What you need to do =
Which lines of the records contain "white"? Collect every one of them.

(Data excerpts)
------------------------------

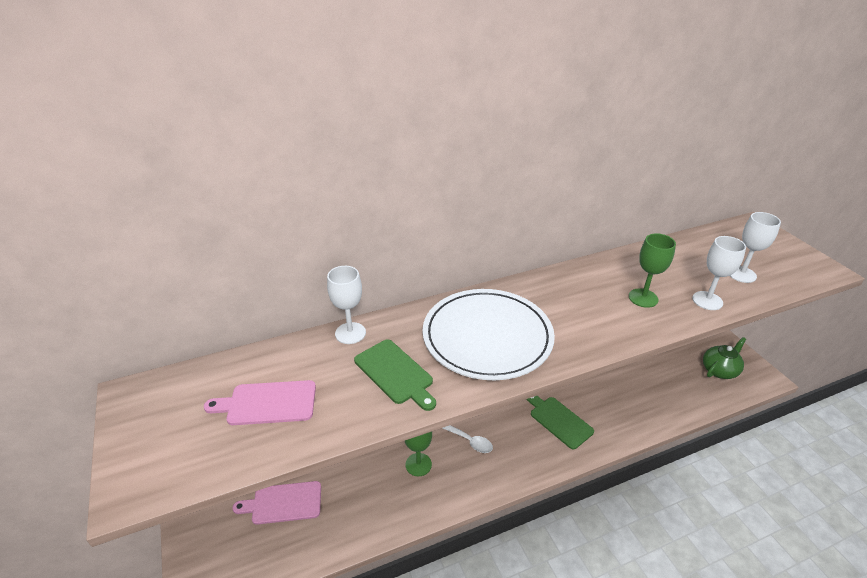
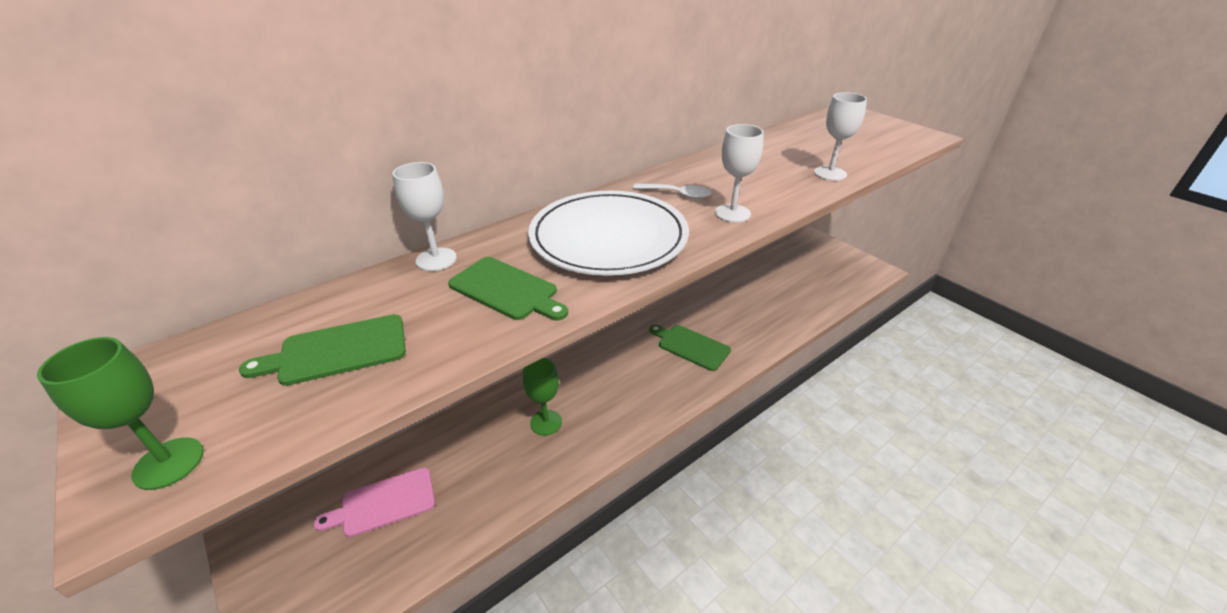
camera: 15 degrees left, 0 degrees up
pink cutting board [204,380,316,425] -> green cutting board [239,314,406,386]
white spoon [442,425,493,453] -> white spoon moved to [633,183,711,199]
green goblet [629,233,676,308] -> green goblet moved to [37,337,204,490]
green teapot [703,337,746,379] -> none
white goblet [730,212,781,283] -> white goblet moved to [715,124,764,223]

------------------------------

Your response =
white spoon [442,425,493,453] -> white spoon moved to [633,183,711,199]
white goblet [730,212,781,283] -> white goblet moved to [715,124,764,223]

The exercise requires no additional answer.